*Problem details*: Drop the pictures and repeat exactly from the "SCALE pin VCC: 5V -> none" line down to the last line of the entries below.

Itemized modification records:
◇ ◇ ◇
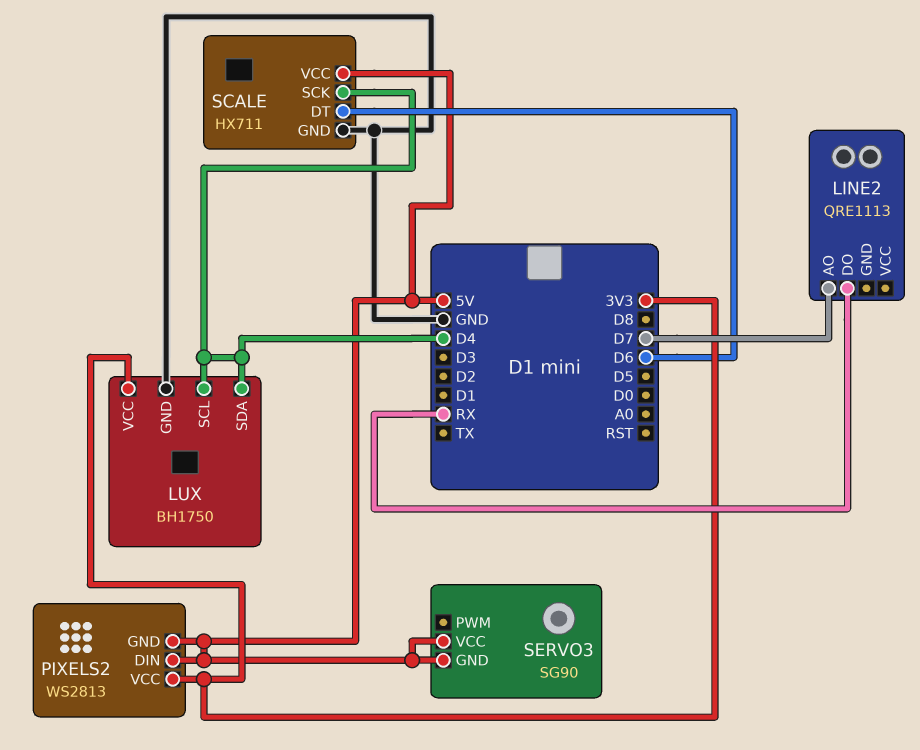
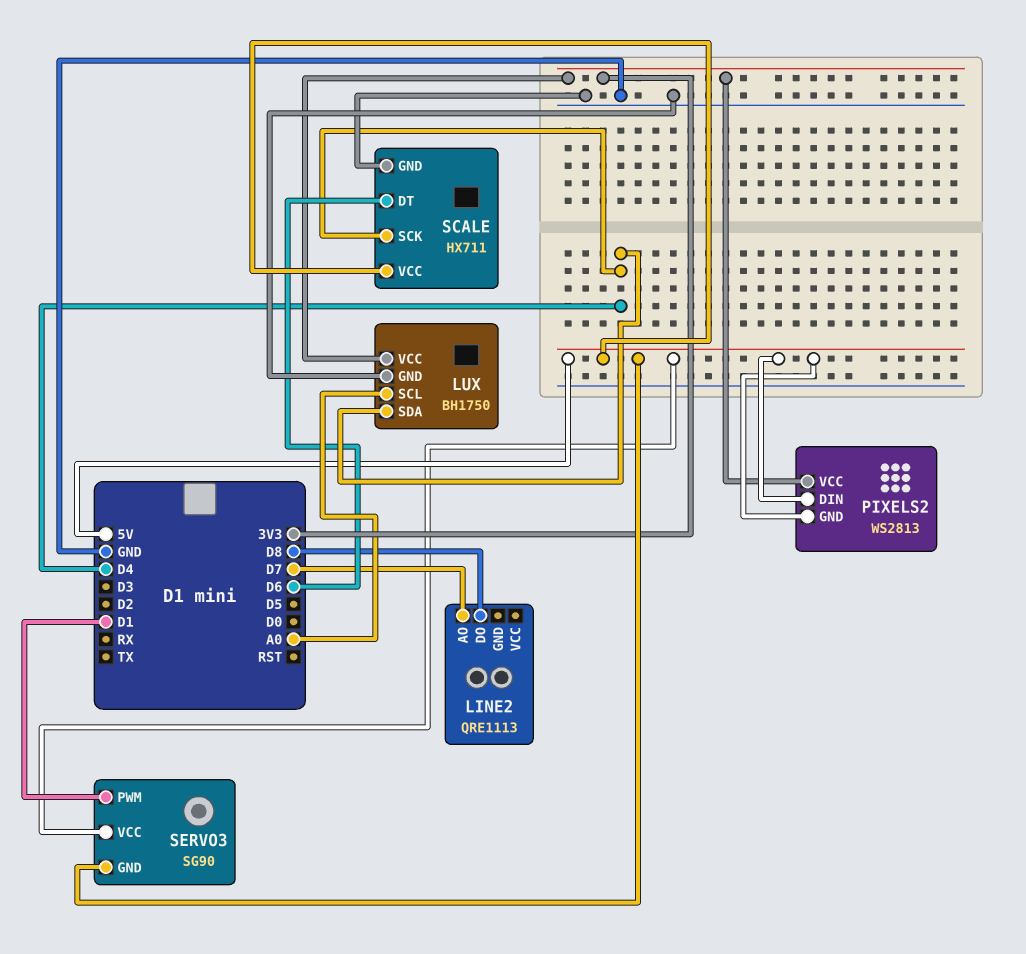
LINE2 pin DO: RX -> D8
LUX pin SCL: D4 -> A0
SERVO3 pin PWM: none -> D1

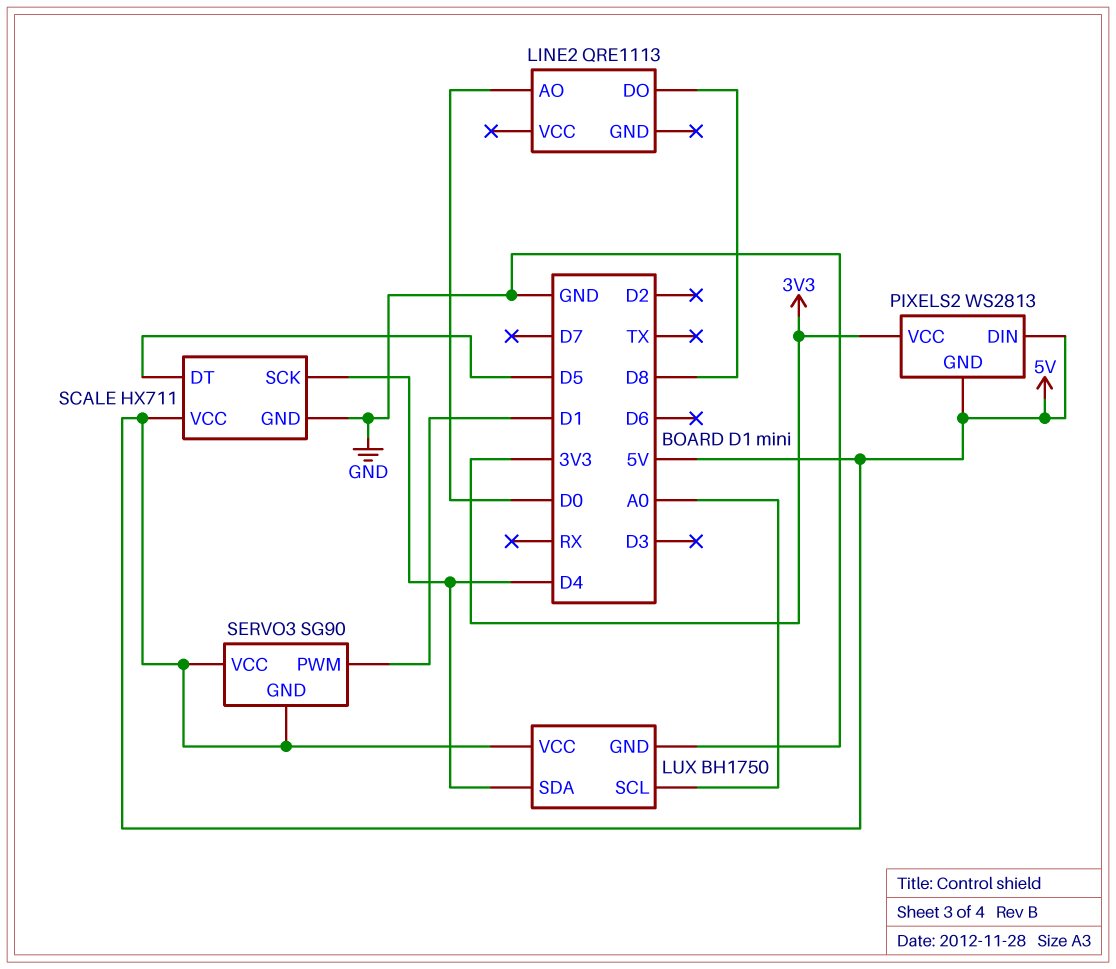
LINE2 pin AO: D7 -> D0
LUX pin VCC: 3V3 -> 5V
SCALE pin DT: D6 -> D5

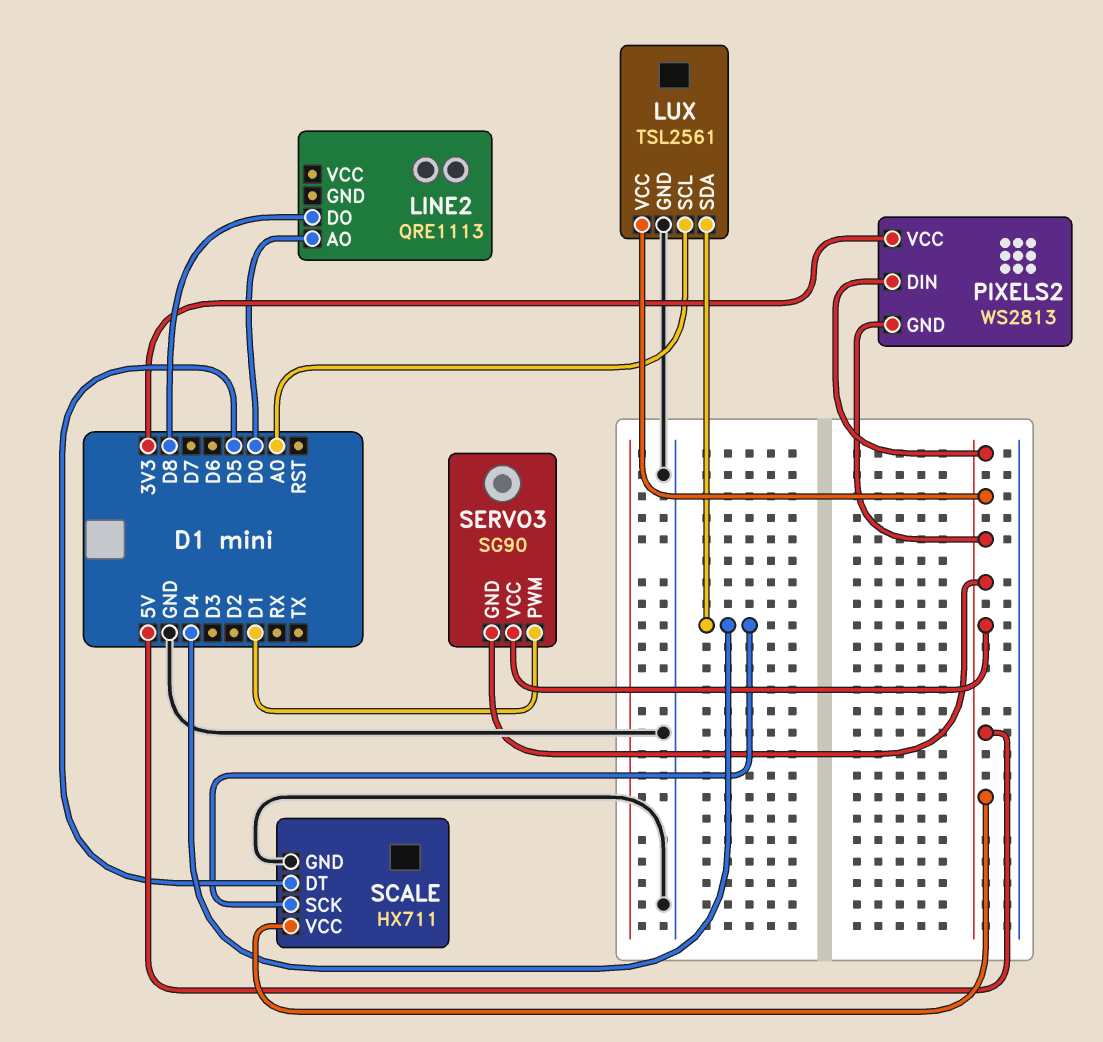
LUX: BH1750 -> TSL2561

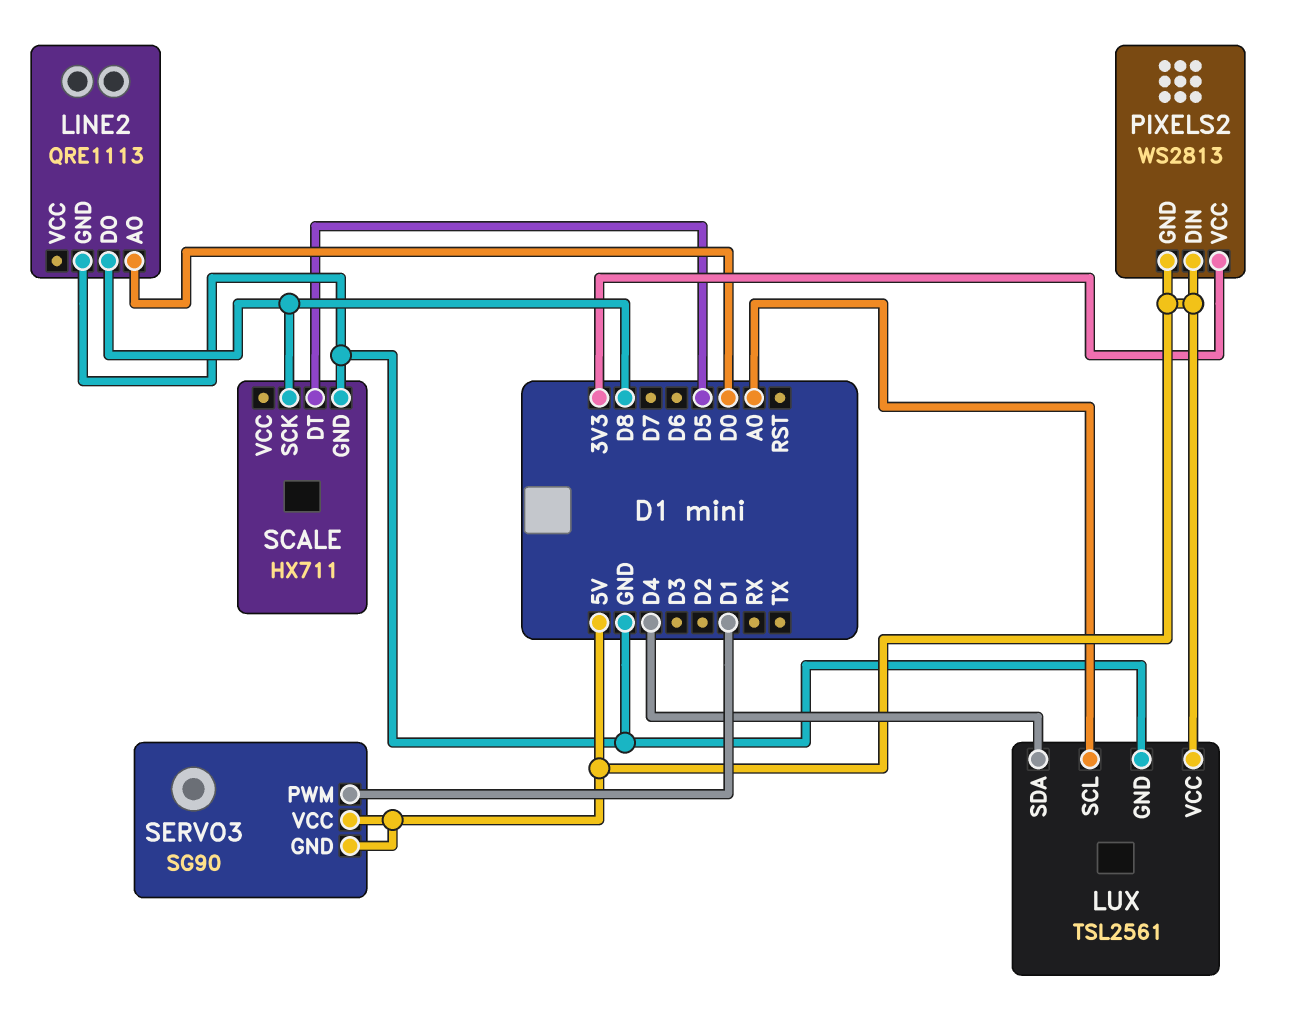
LINE2 pin GND: none -> GND
SCALE pin SCK: D4 -> D8
SCALE pin VCC: 5V -> none

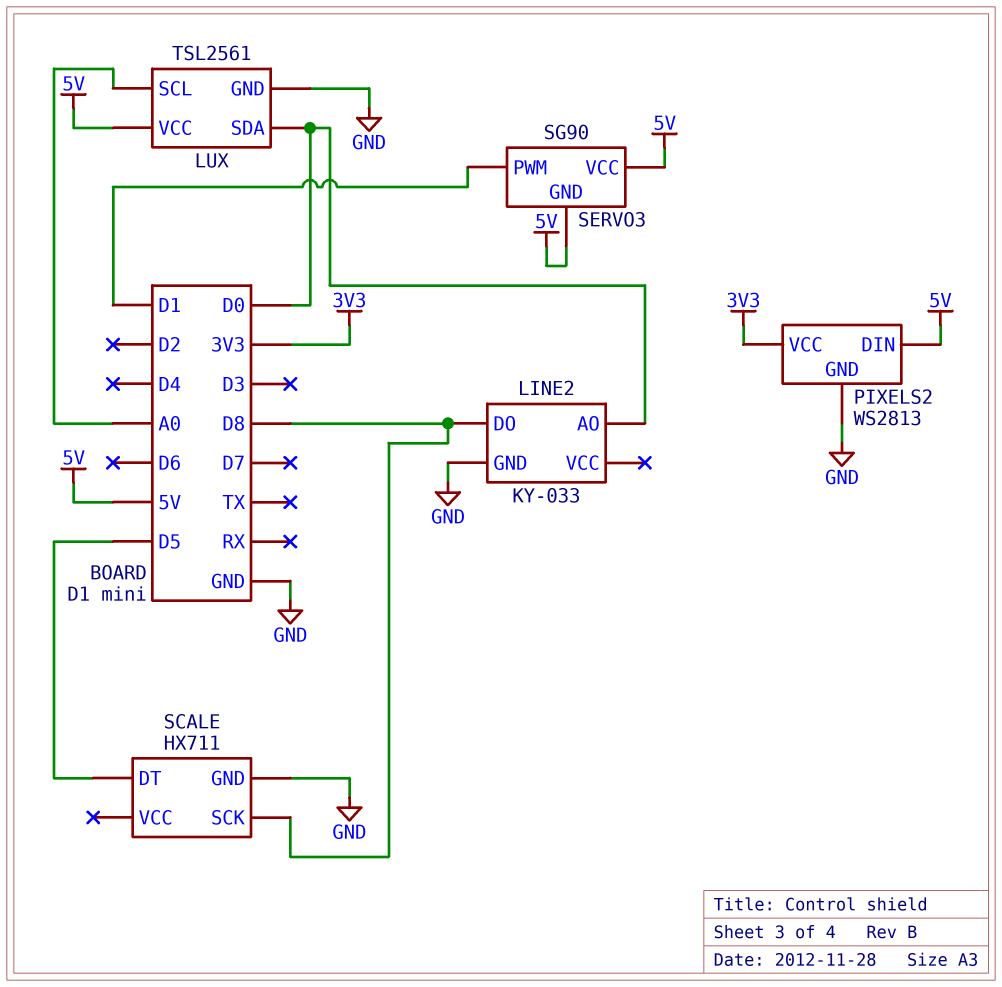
LINE2: QRE1113 -> KY-033
LUX pin SDA: D4 -> D0
PIXELS2 pin GND: 5V -> GND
◇ ◇ ◇
*Task output*:
SCALE pin VCC: 5V -> none

LINE2: QRE1113 -> KY-033
LUX pin SDA: D4 -> D0
PIXELS2 pin GND: 5V -> GND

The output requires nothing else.